WHAT THE TASK REQUIRES |
Each line of the entries below that holds "degrees" is needed, copied in full.

START GIVEN INFORMATION

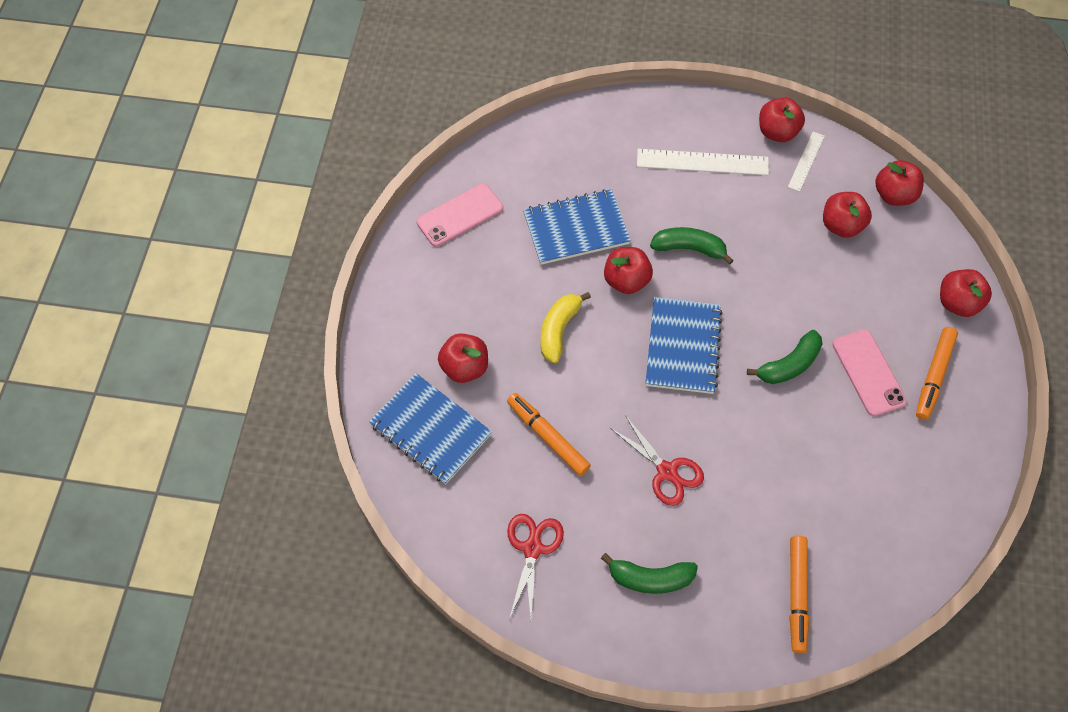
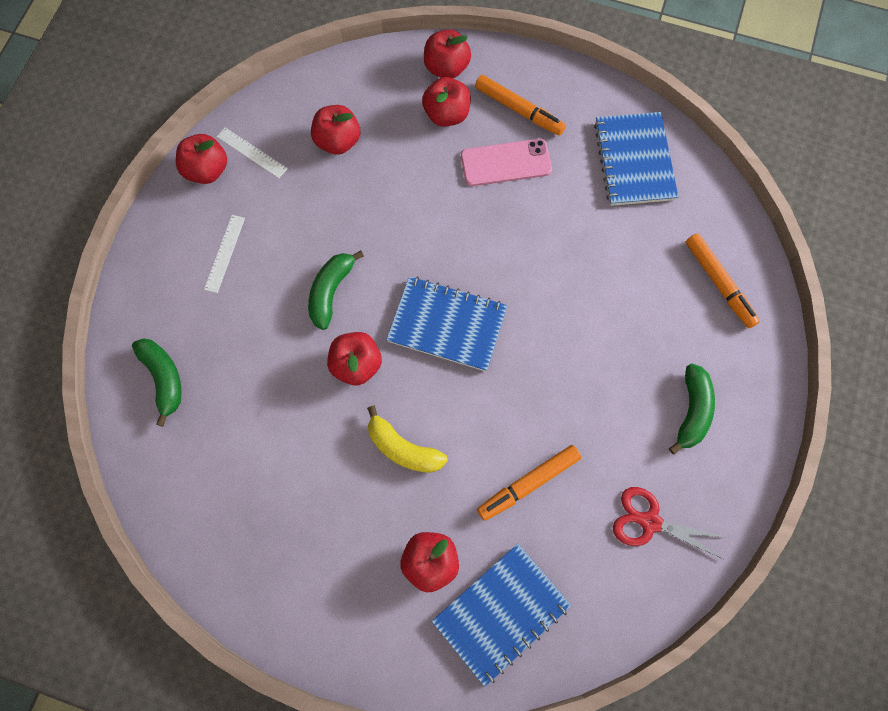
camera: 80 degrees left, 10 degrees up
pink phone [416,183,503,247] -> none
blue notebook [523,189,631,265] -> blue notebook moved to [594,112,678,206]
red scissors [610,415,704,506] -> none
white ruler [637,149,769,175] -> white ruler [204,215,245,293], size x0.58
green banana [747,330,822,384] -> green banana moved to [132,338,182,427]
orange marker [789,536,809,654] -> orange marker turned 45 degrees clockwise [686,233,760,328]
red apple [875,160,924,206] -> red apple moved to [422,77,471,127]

END GIVEN INFORMATION

TASK SOLUTION |
camera: 80 degrees left, 10 degrees up
orange marker [789,536,809,654] -> orange marker turned 45 degrees clockwise [686,233,760,328]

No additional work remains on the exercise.